_Task item_: For this exercise, reproduce the entries below exactly, but only from the line containing "C1: 1.5nF (0V, DAC) -> 1.5nF (0V, VOL)" through the line containing "R13: 330 (BR_R, IND) -> 150 (BR_R, IND)", both included.

_Supplied information_:
::::

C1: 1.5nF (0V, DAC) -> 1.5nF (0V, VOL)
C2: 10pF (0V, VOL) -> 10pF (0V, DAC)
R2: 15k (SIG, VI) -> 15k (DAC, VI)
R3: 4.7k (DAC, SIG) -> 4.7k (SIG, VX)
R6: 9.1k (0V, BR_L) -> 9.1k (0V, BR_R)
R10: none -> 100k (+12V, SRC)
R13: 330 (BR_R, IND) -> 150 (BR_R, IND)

::::

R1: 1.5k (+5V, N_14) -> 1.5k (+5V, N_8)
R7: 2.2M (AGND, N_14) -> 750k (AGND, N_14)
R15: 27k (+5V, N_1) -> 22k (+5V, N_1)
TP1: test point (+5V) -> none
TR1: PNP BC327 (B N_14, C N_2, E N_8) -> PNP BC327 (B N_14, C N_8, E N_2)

::::

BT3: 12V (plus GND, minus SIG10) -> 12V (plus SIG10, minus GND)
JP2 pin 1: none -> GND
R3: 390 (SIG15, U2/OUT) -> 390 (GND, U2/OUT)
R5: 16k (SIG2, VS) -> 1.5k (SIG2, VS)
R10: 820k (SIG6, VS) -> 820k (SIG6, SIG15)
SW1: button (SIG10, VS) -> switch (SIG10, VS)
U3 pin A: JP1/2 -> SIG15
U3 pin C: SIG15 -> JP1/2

::::

_Answer below_:
C1: 1.5nF (0V, DAC) -> 1.5nF (0V, VOL)
C2: 10pF (0V, VOL) -> 10pF (0V, DAC)
R2: 15k (SIG, VI) -> 15k (DAC, VI)
R3: 4.7k (DAC, SIG) -> 4.7k (SIG, VX)
R6: 9.1k (0V, BR_L) -> 9.1k (0V, BR_R)
R10: none -> 100k (+12V, SRC)
R13: 330 (BR_R, IND) -> 150 (BR_R, IND)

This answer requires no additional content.